Portion of a data file
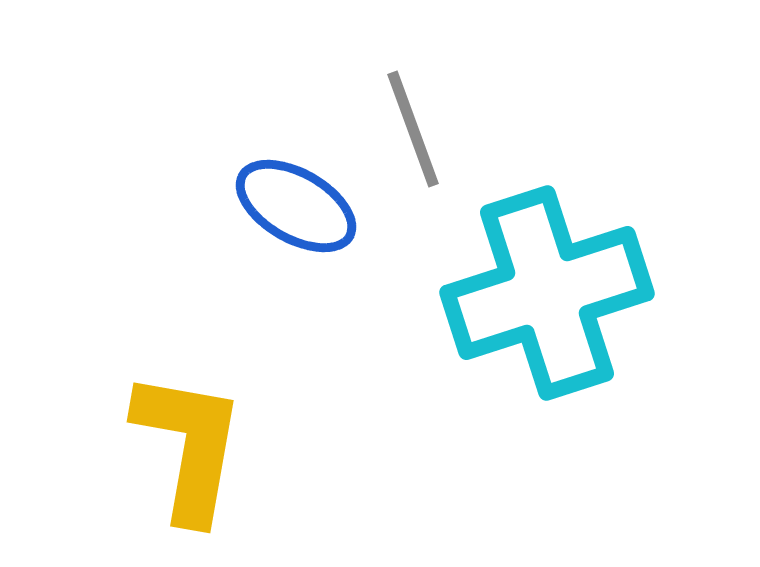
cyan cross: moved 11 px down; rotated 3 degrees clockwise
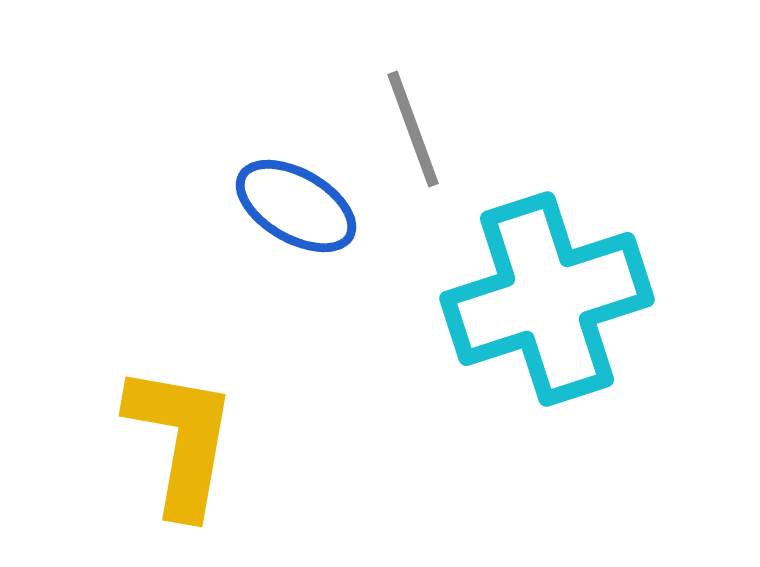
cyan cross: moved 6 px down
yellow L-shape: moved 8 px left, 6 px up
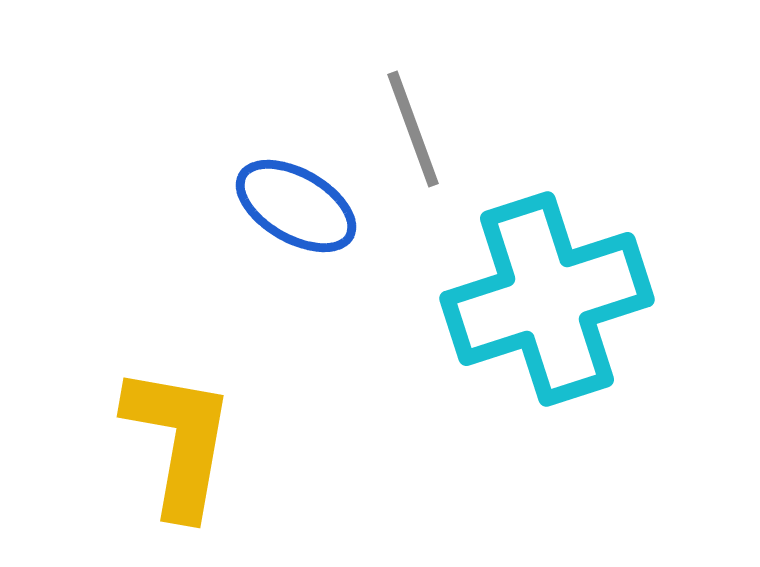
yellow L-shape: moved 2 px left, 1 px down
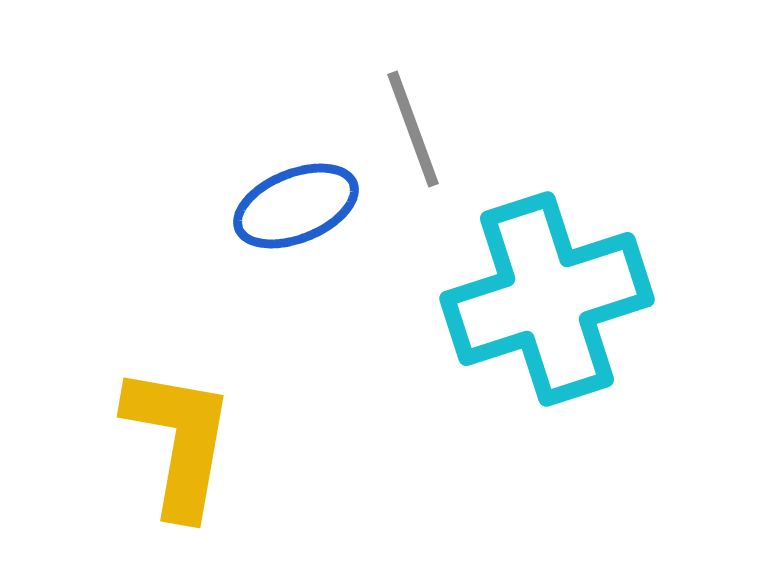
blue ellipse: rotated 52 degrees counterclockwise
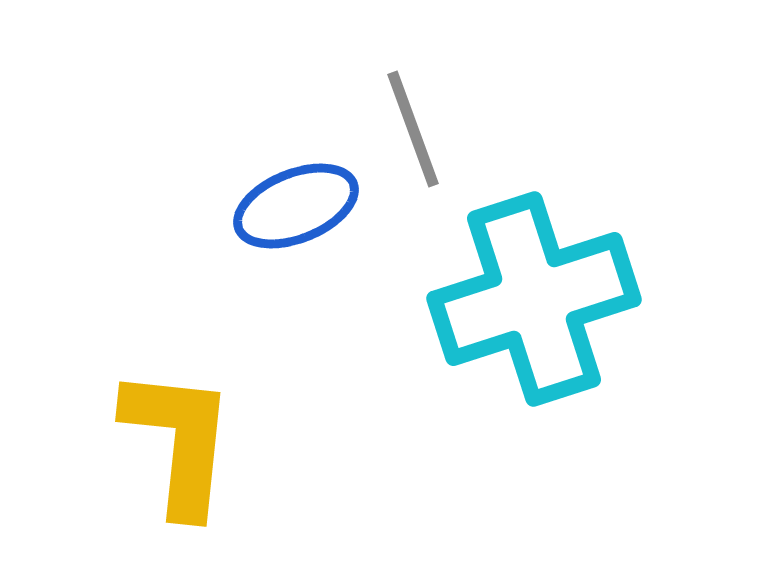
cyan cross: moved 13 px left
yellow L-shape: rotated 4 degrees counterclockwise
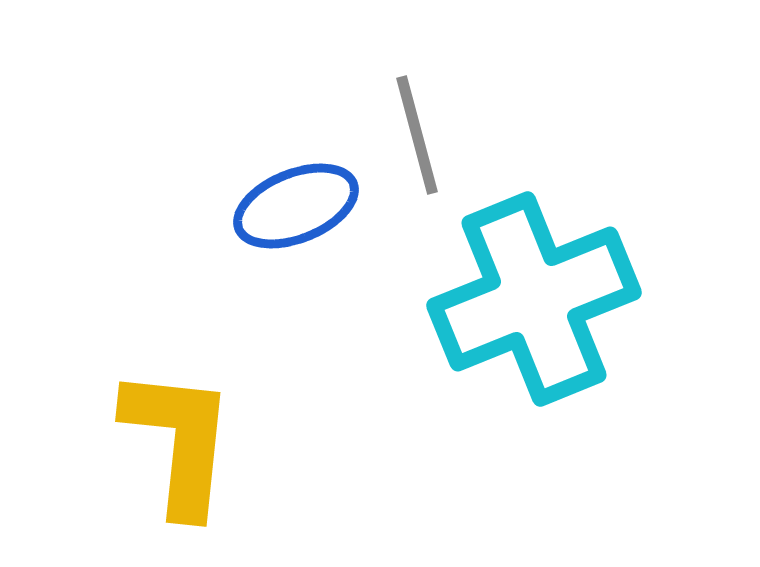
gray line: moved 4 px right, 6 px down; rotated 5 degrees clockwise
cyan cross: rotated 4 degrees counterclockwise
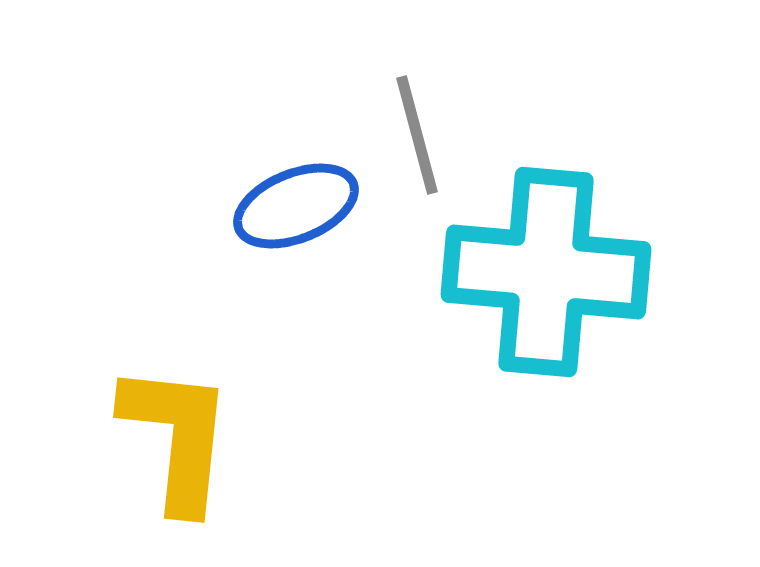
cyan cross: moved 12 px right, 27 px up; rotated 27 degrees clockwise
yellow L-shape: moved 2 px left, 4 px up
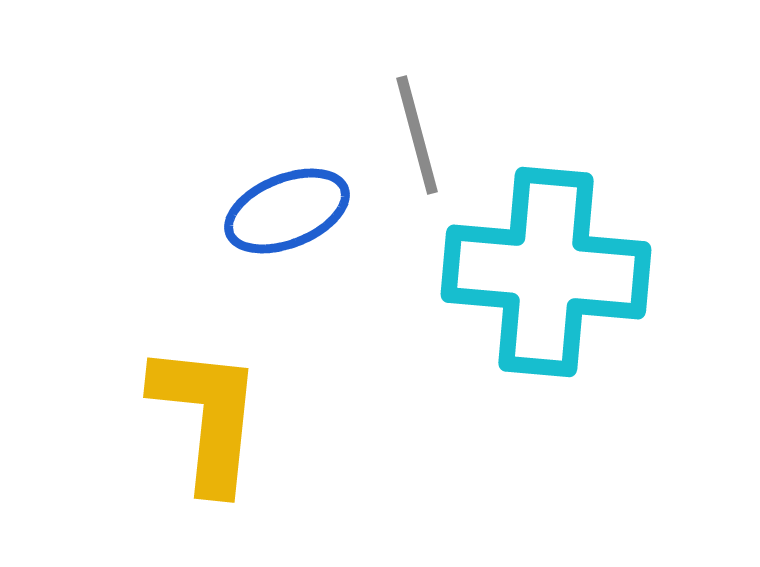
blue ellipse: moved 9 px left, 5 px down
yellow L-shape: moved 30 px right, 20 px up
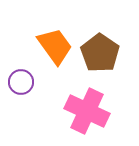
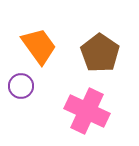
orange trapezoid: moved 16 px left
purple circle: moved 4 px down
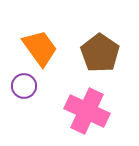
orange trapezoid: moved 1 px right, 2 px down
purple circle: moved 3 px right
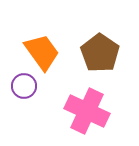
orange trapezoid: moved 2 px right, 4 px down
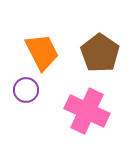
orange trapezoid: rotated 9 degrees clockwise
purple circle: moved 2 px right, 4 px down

What to work on. Reproduce the items from the line containing "cyan cross: moved 13 px left" through the line containing "orange trapezoid: moved 2 px right, 4 px down", including both of those lines. Omit the pictures from your answer.

Result for this task.
cyan cross: moved 13 px left
yellow L-shape: rotated 4 degrees counterclockwise
gray line: moved 4 px right, 6 px down; rotated 5 degrees clockwise
cyan cross: rotated 4 degrees counterclockwise
cyan cross: moved 12 px right, 27 px up; rotated 27 degrees clockwise
yellow L-shape: moved 2 px left, 4 px up
blue ellipse: moved 9 px left, 5 px down
yellow L-shape: moved 30 px right, 20 px up
orange trapezoid: moved 16 px left
purple circle: moved 4 px down
orange trapezoid: moved 1 px right, 2 px down
purple circle: moved 3 px right
orange trapezoid: moved 2 px right, 4 px down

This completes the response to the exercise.